Work instructions
Nothing but the lines below from the one with "orange line: (173, 120)" through the one with "yellow pentagon: (175, 245)" should be output, each exactly as given, and no pictures.

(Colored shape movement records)
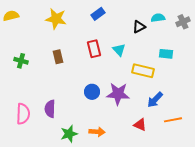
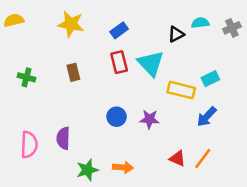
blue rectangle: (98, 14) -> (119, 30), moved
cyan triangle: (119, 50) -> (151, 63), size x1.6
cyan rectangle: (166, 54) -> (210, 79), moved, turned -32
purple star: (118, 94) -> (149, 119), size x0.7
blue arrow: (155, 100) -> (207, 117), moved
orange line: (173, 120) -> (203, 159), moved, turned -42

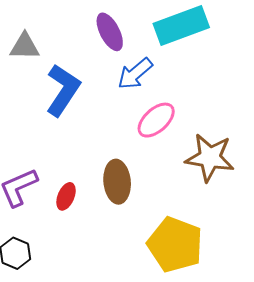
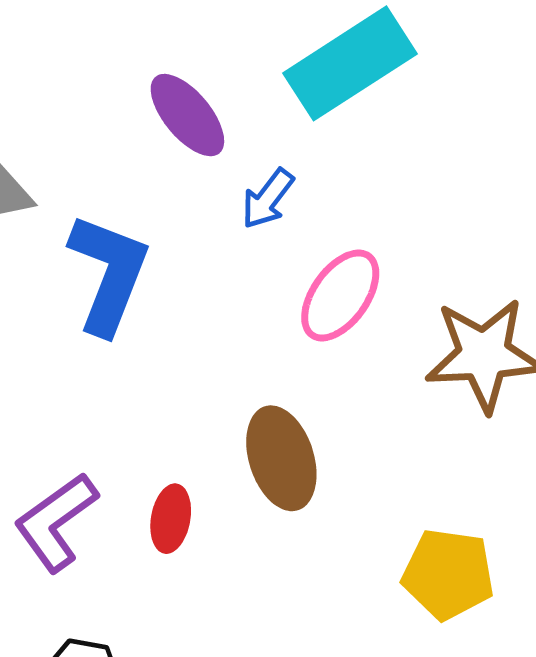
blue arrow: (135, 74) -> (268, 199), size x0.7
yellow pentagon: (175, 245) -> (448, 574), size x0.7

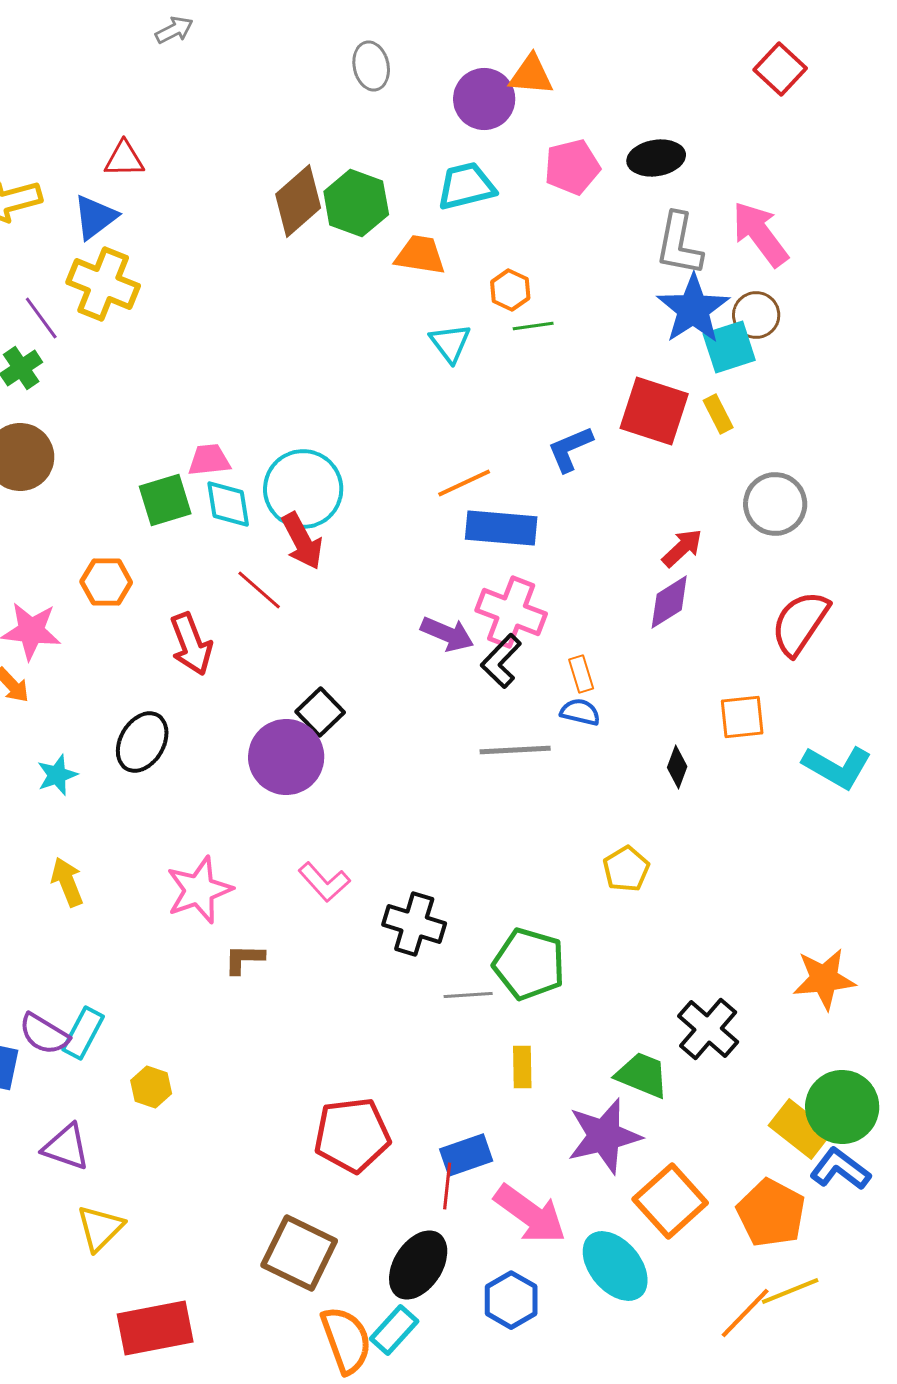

--

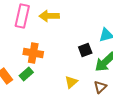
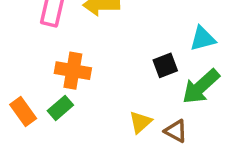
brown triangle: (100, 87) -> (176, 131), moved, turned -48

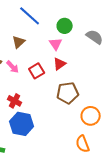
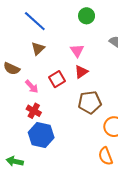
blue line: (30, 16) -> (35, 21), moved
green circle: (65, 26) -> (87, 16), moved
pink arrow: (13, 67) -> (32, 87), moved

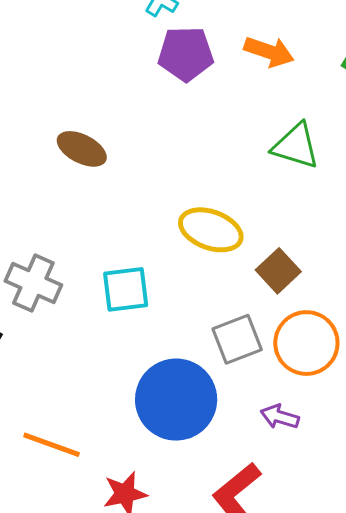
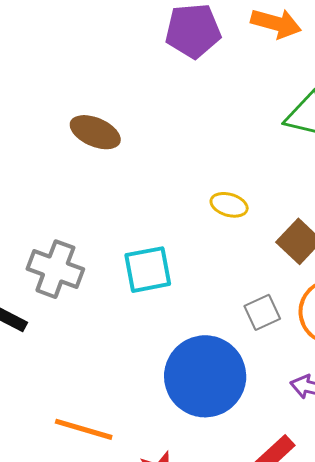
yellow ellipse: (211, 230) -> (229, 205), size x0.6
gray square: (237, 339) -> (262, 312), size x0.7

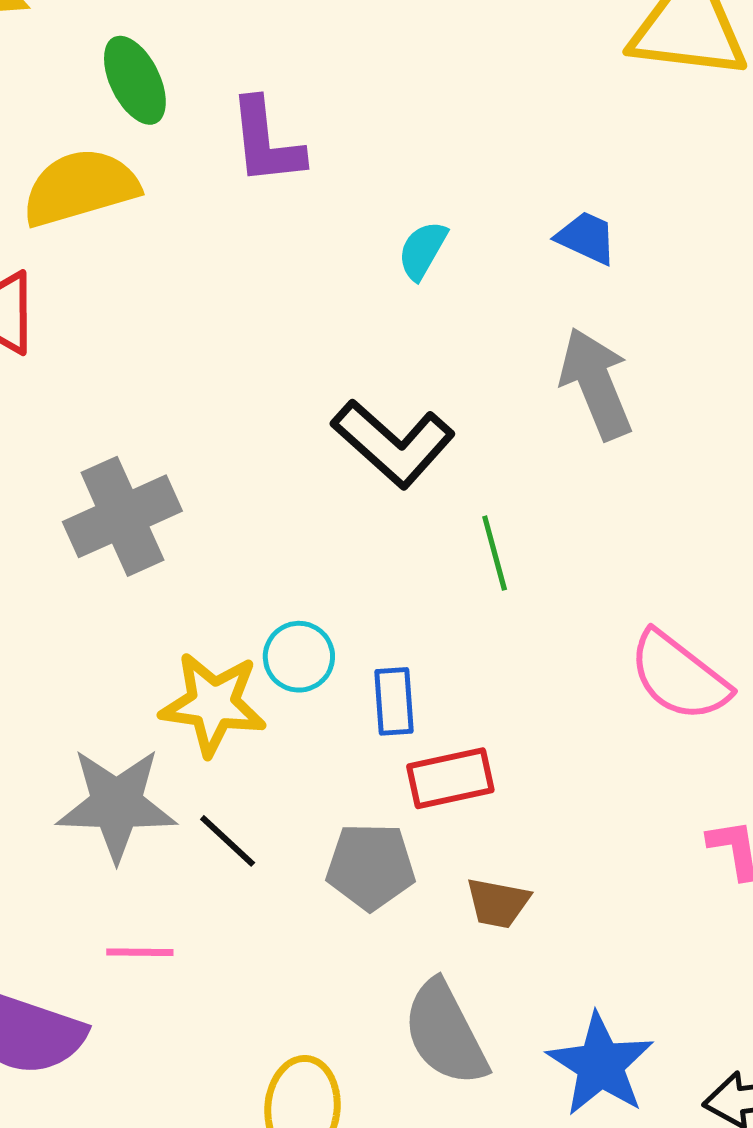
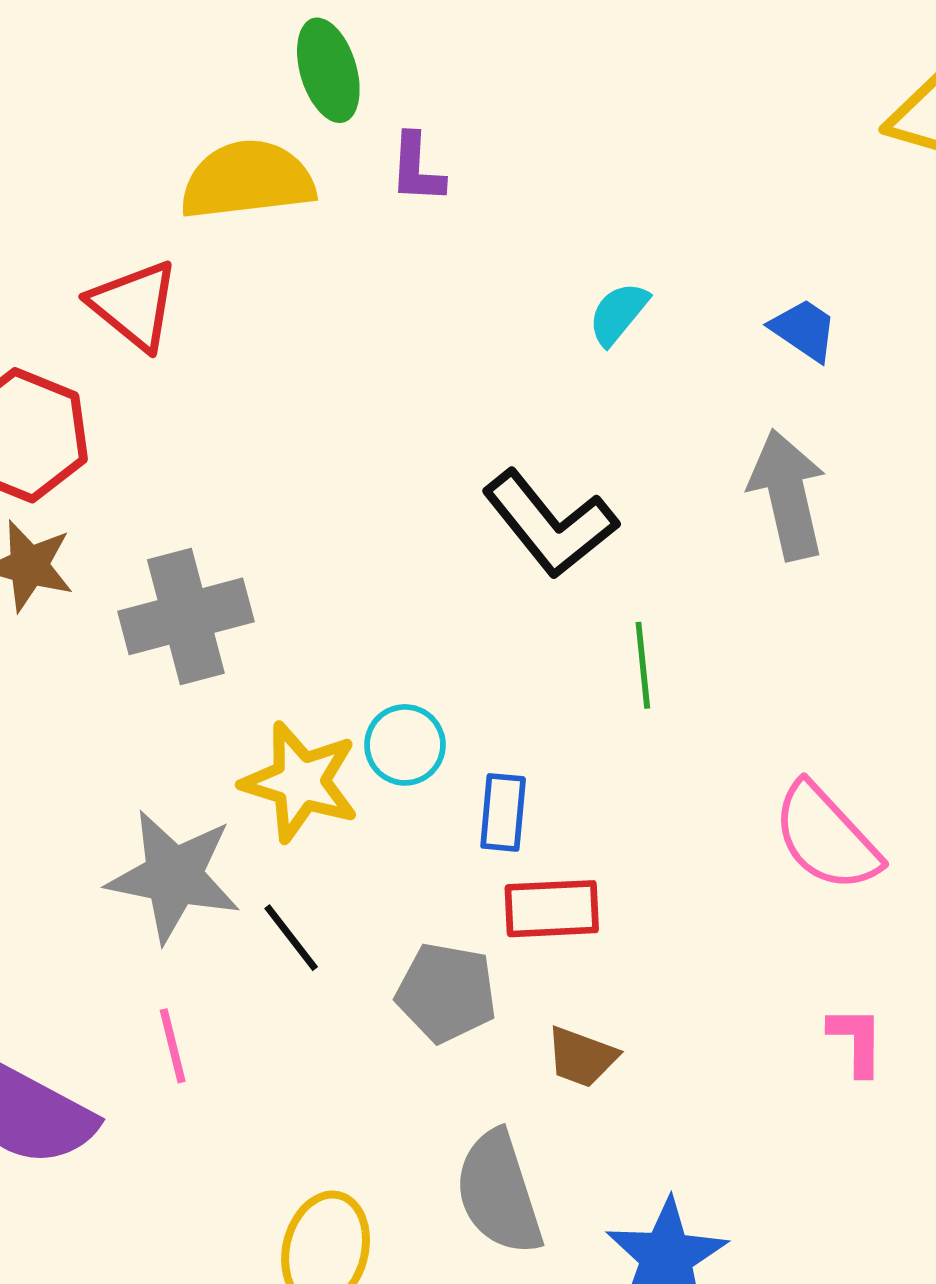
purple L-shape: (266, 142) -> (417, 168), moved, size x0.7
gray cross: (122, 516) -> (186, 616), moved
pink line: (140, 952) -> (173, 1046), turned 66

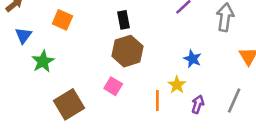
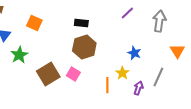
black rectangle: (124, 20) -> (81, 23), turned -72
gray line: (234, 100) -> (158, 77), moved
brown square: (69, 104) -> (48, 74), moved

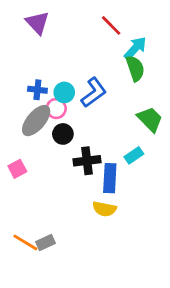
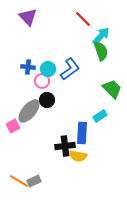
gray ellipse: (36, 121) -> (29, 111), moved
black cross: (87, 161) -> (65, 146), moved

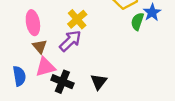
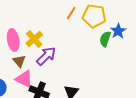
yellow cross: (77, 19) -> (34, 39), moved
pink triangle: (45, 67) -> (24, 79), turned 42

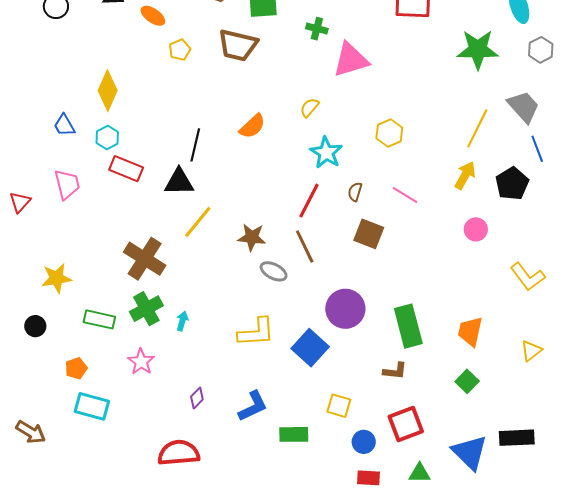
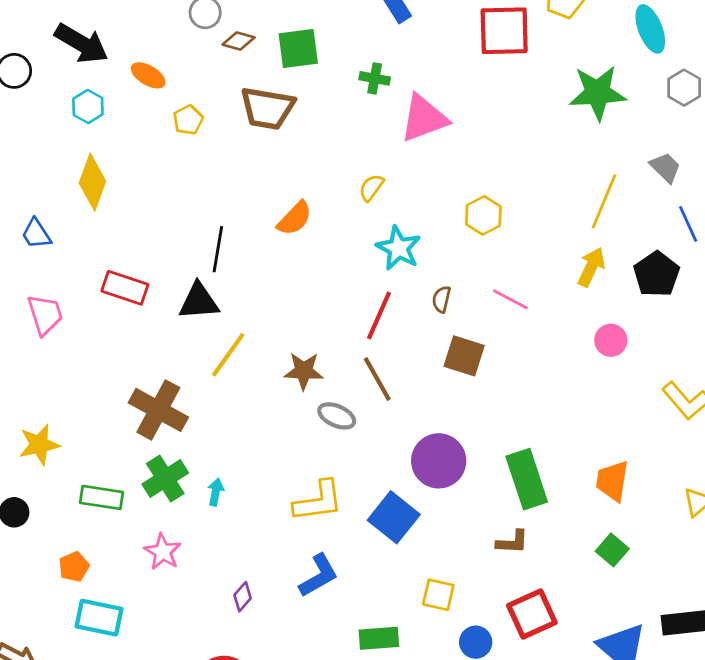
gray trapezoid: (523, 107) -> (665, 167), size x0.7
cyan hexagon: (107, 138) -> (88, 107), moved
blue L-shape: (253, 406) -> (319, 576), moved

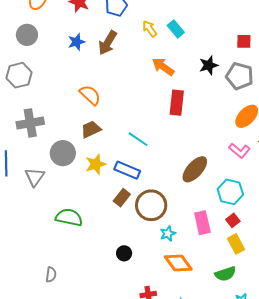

--

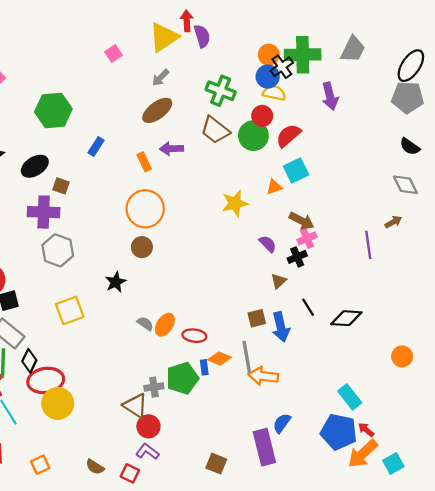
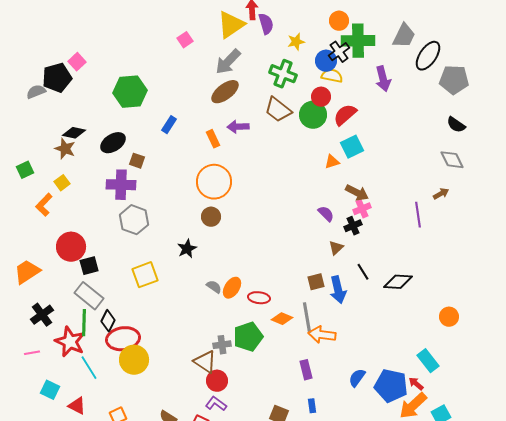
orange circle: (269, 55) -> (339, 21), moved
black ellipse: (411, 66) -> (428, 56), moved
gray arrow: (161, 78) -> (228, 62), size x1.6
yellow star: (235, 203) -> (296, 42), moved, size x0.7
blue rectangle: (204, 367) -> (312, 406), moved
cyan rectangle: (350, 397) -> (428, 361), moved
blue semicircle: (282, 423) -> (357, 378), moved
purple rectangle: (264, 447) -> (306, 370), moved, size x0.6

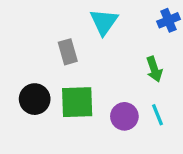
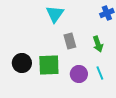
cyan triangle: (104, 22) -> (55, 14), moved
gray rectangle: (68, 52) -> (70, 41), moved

Response to this exercise
orange line: (173, 120) -> (203, 159), moved, turned -42

blue arrow: (135, 74) -> (268, 199), size x0.7
yellow pentagon: (175, 245) -> (448, 574), size x0.7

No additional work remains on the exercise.